* Given records:
_ _ _
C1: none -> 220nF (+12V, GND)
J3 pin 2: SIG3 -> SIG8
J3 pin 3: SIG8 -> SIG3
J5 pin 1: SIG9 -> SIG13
_ _ _
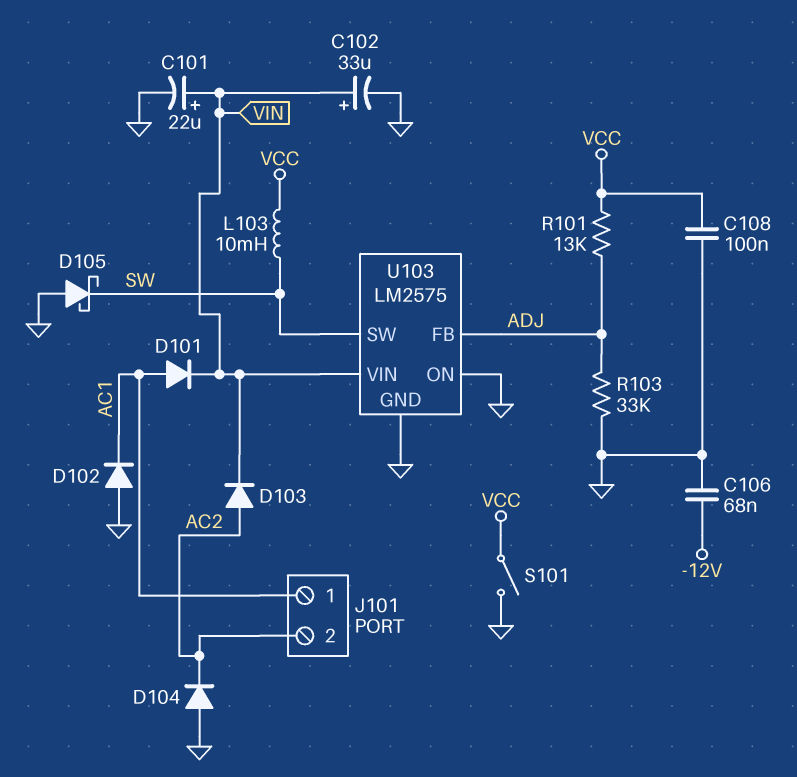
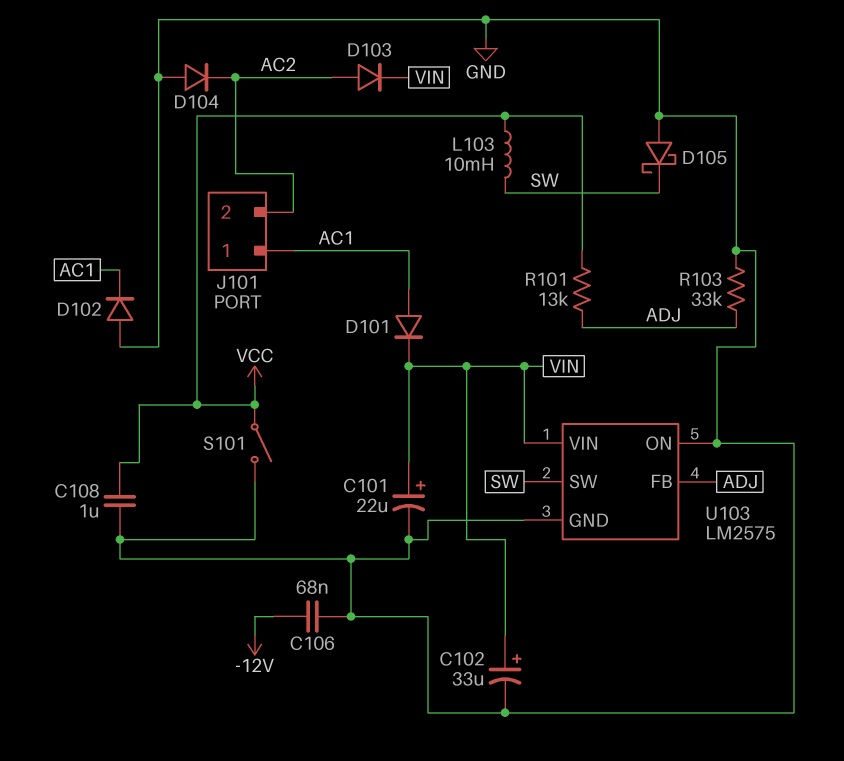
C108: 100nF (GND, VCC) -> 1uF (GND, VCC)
_ _ _
Working from the records above, write out verbatim only the lines from the line containing "C1: none -> 220nF (+12V, GND)" through the line containing "J5 pin 1: SIG9 -> SIG13".

* Response to this exercise:
C1: none -> 220nF (+12V, GND)
J3 pin 2: SIG3 -> SIG8
J3 pin 3: SIG8 -> SIG3
J5 pin 1: SIG9 -> SIG13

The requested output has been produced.